WORK INSTRUCTION
All entries need to be written out verbatim, with pictures omitted.

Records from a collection
--------------------------------------------------

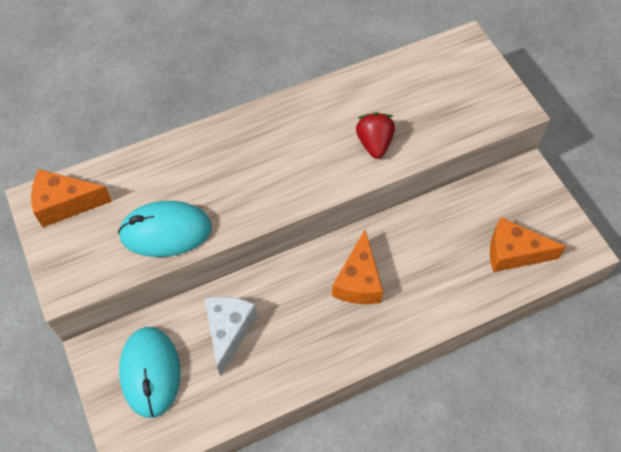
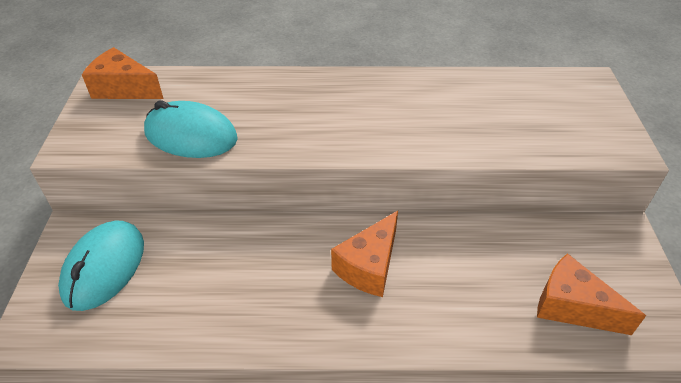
camera: 25 degrees right, 15 degrees down
(228, 331) = (204, 260): white cheese -> none
(374, 143) = (445, 131): red strawberry -> none

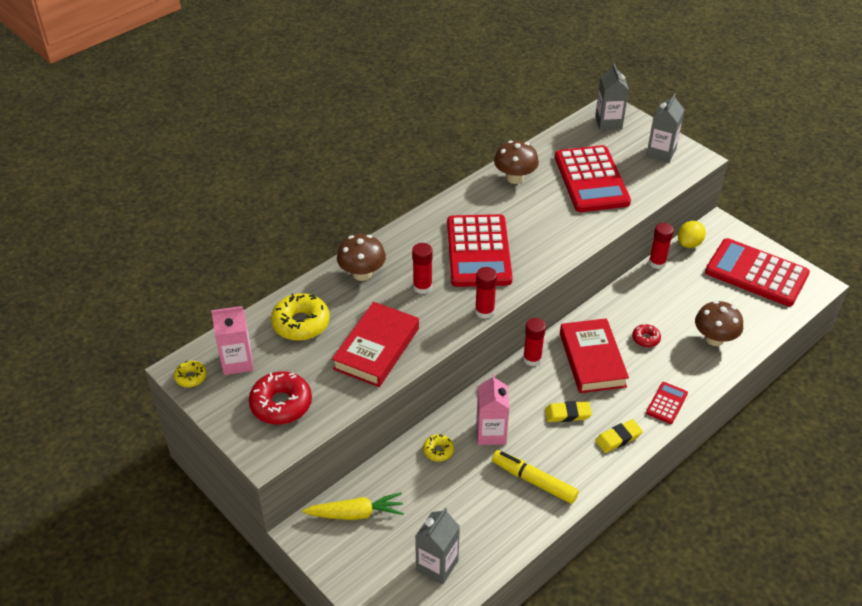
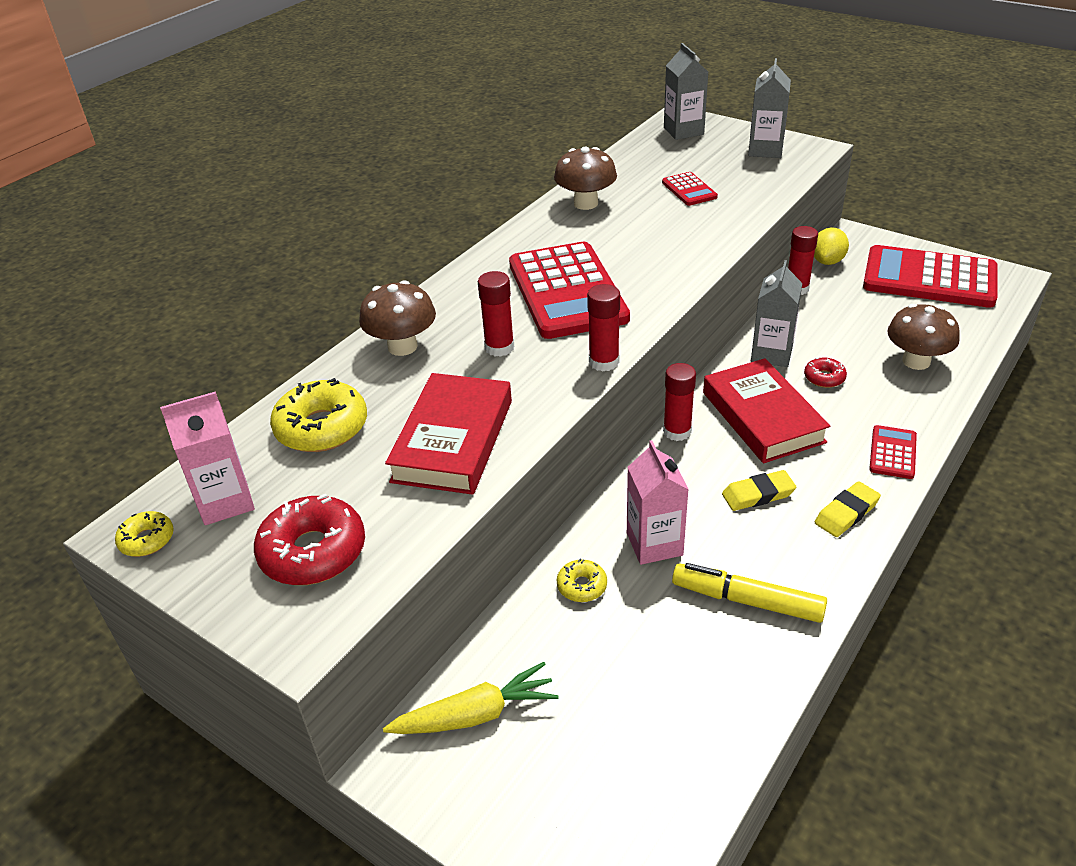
camera: 10 degrees left, 5 degrees down
(437, 565) = (640, 773): grey carton -> grey carton (771, 354)
(591, 180) = (689, 190): red calculator -> red calculator, size x0.45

--------------------------------------------------

OUTPUT
camera: 25 degrees right, 15 degrees down
(228, 331) = (204, 260): white cheese -> none
(374, 143) = (445, 131): red strawberry -> none

camera: 10 degrees left, 5 degrees down
(437, 565) = (640, 773): grey carton -> grey carton (771, 354)
(591, 180) = (689, 190): red calculator -> red calculator, size x0.45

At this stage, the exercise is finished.